## EXTRACTED ENTRIES
- - -

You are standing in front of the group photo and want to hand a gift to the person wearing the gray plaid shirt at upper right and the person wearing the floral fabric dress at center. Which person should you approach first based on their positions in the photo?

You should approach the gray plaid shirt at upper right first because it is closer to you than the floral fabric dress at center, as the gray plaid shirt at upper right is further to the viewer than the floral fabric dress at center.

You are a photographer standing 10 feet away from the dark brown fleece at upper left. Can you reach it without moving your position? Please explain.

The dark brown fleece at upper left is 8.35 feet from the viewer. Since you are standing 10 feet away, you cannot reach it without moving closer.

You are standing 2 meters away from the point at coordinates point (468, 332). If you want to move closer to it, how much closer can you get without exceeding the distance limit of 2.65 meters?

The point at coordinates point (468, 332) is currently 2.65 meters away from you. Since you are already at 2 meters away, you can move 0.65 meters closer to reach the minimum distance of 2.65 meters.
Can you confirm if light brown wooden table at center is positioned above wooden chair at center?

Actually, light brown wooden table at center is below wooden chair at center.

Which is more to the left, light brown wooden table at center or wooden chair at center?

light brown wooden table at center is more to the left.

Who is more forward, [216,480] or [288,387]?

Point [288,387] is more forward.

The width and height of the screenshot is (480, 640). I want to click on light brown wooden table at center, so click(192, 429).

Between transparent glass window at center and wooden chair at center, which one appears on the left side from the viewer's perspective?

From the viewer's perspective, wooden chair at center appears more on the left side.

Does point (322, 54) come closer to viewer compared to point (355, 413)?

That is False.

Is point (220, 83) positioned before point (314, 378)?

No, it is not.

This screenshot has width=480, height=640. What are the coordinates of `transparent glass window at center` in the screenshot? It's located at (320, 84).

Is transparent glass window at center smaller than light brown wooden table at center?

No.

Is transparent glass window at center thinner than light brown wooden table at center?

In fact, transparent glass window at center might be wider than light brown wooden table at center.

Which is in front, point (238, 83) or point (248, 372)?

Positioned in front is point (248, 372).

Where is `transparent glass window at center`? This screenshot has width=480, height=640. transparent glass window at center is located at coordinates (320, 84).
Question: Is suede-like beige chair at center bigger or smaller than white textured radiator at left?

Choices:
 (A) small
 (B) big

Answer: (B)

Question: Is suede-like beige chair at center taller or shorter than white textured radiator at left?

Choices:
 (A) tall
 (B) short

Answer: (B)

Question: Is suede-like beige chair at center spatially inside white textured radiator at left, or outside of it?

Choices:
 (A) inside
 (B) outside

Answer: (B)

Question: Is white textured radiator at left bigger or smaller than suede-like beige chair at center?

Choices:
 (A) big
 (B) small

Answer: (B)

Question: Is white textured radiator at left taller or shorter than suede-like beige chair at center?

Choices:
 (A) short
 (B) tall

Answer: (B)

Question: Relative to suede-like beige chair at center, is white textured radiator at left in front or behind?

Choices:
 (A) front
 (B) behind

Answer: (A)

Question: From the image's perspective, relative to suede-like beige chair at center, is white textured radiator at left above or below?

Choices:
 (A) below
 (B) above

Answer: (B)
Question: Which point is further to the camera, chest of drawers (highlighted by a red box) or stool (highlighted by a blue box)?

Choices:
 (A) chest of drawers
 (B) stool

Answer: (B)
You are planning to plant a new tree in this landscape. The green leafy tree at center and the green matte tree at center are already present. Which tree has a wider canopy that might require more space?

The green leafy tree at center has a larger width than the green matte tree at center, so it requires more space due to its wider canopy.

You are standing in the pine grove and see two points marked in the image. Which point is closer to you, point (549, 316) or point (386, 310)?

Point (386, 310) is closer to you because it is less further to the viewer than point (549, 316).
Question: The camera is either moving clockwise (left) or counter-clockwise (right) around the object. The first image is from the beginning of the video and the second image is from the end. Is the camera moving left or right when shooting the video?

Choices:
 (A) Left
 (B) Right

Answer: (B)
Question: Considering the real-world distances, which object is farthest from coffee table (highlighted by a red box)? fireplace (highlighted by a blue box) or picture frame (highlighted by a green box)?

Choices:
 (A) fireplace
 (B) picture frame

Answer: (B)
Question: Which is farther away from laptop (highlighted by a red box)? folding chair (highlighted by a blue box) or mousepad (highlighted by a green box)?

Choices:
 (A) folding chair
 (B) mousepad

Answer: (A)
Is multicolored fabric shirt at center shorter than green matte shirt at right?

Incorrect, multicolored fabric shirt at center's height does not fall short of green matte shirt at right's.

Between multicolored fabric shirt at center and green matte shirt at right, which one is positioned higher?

- - -

## WHAT IS EXPECTED
Reproduce all of the entries above word for word, line by line, changing nothing.

## SOLUTION
You are standing in front of the group photo and want to hand a gift to the person wearing the gray plaid shirt at upper right and the person wearing the floral fabric dress at center. Which person should you approach first based on their positions in the photo?

You should approach the gray plaid shirt at upper right first because it is closer to you than the floral fabric dress at center, as the gray plaid shirt at upper right is further to the viewer than the floral fabric dress at center.

You are a photographer standing 10 feet away from the dark brown fleece at upper left. Can you reach it without moving your position? Please explain.

The dark brown fleece at upper left is 8.35 feet from the viewer. Since you are standing 10 feet away, you cannot reach it without moving closer.

You are standing 2 meters away from the point at coordinates point (468, 332). If you want to move closer to it, how much closer can you get without exceeding the distance limit of 2.65 meters?

The point at coordinates point (468, 332) is currently 2.65 meters away from you. Since you are already at 2 meters away, you can move 0.65 meters closer to reach the minimum distance of 2.65 meters.
Can you confirm if light brown wooden table at center is positioned above wooden chair at center?

Actually, light brown wooden table at center is below wooden chair at center.

Which is more to the left, light brown wooden table at center or wooden chair at center?

light brown wooden table at center is more to the left.

Who is more forward, [216,480] or [288,387]?

Point [288,387] is more forward.

The width and height of the screenshot is (480, 640). I want to click on light brown wooden table at center, so click(192, 429).

Between transparent glass window at center and wooden chair at center, which one appears on the left side from the viewer's perspective?

From the viewer's perspective, wooden chair at center appears more on the left side.

Does point (322, 54) come closer to viewer compared to point (355, 413)?

That is False.

Is point (220, 83) positioned before point (314, 378)?

No, it is not.

This screenshot has width=480, height=640. What are the coordinates of `transparent glass window at center` in the screenshot? It's located at (320, 84).

Is transparent glass window at center smaller than light brown wooden table at center?

No.

Is transparent glass window at center thinner than light brown wooden table at center?

In fact, transparent glass window at center might be wider than light brown wooden table at center.

Which is in front, point (238, 83) or point (248, 372)?

Positioned in front is point (248, 372).

Where is `transparent glass window at center`? This screenshot has width=480, height=640. transparent glass window at center is located at coordinates (320, 84).
Question: Is suede-like beige chair at center bigger or smaller than white textured radiator at left?

Choices:
 (A) small
 (B) big

Answer: (B)

Question: Is suede-like beige chair at center taller or shorter than white textured radiator at left?

Choices:
 (A) tall
 (B) short

Answer: (B)

Question: Is suede-like beige chair at center spatially inside white textured radiator at left, or outside of it?

Choices:
 (A) inside
 (B) outside

Answer: (B)

Question: Is white textured radiator at left bigger or smaller than suede-like beige chair at center?

Choices:
 (A) big
 (B) small

Answer: (B)

Question: Is white textured radiator at left taller or shorter than suede-like beige chair at center?

Choices:
 (A) short
 (B) tall

Answer: (B)

Question: Relative to suede-like beige chair at center, is white textured radiator at left in front or behind?

Choices:
 (A) front
 (B) behind

Answer: (A)

Question: From the image's perspective, relative to suede-like beige chair at center, is white textured radiator at left above or below?

Choices:
 (A) below
 (B) above

Answer: (B)
Question: Which point is further to the camera, chest of drawers (highlighted by a red box) or stool (highlighted by a blue box)?

Choices:
 (A) chest of drawers
 (B) stool

Answer: (B)
You are planning to plant a new tree in this landscape. The green leafy tree at center and the green matte tree at center are already present. Which tree has a wider canopy that might require more space?

The green leafy tree at center has a larger width than the green matte tree at center, so it requires more space due to its wider canopy.

You are standing in the pine grove and see two points marked in the image. Which point is closer to you, point (549, 316) or point (386, 310)?

Point (386, 310) is closer to you because it is less further to the viewer than point (549, 316).
Question: The camera is either moving clockwise (left) or counter-clockwise (right) around the object. The first image is from the beginning of the video and the second image is from the end. Is the camera moving left or right when shooting the video?

Choices:
 (A) Left
 (B) Right

Answer: (B)
Question: Considering the real-world distances, which object is farthest from coffee table (highlighted by a red box)? fireplace (highlighted by a blue box) or picture frame (highlighted by a green box)?

Choices:
 (A) fireplace
 (B) picture frame

Answer: (B)
Question: Which is farther away from laptop (highlighted by a red box)? folding chair (highlighted by a blue box) or mousepad (highlighted by a green box)?

Choices:
 (A) folding chair
 (B) mousepad

Answer: (A)
Is multicolored fabric shirt at center shorter than green matte shirt at right?

Incorrect, multicolored fabric shirt at center's height does not fall short of green matte shirt at right's.

Between multicolored fabric shirt at center and green matte shirt at right, which one is positioned higher?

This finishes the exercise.